Dataset extract.
►
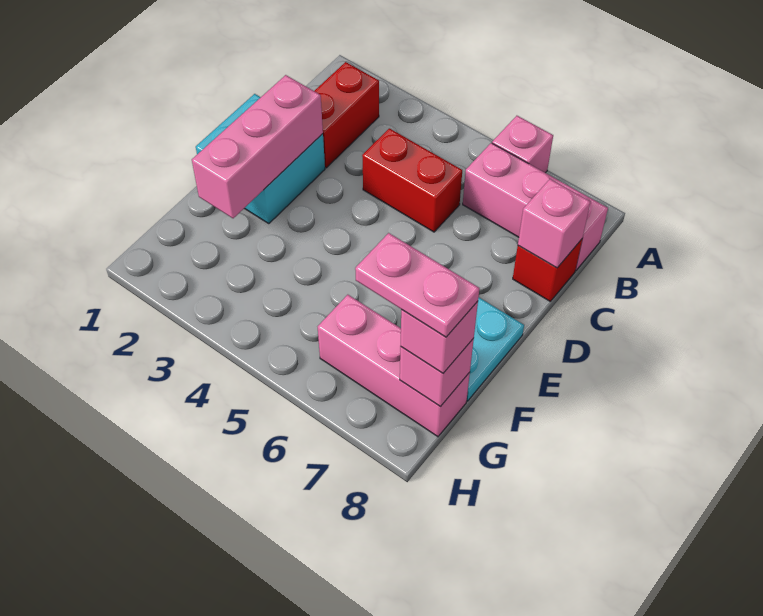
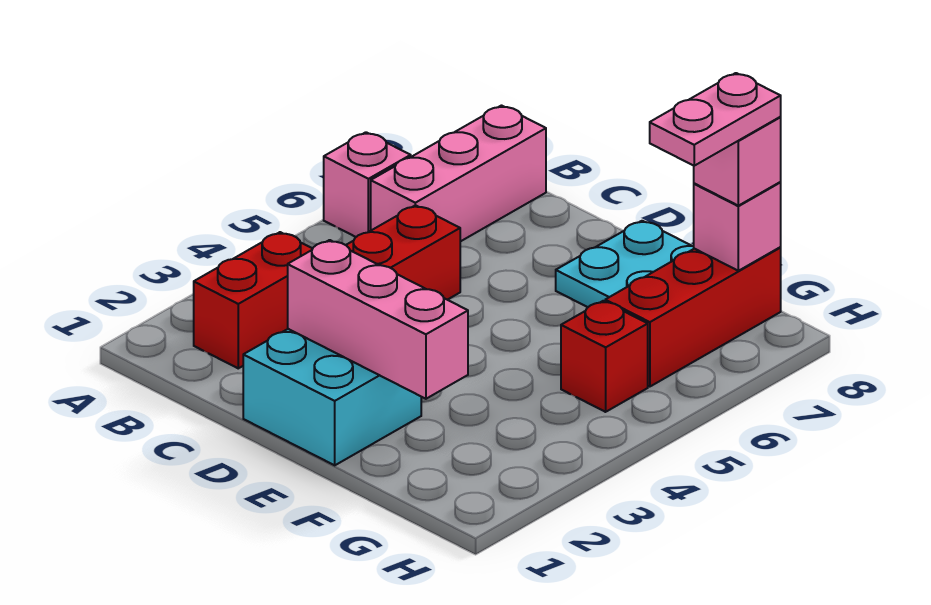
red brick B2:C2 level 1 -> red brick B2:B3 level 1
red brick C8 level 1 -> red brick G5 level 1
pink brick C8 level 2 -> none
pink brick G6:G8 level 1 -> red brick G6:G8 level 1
◄
Brief.
Copy out every line of the listing where the word "pink" occurs.

Expected output.
pink brick C8 level 2 -> none
pink brick G6:G8 level 1 -> red brick G6:G8 level 1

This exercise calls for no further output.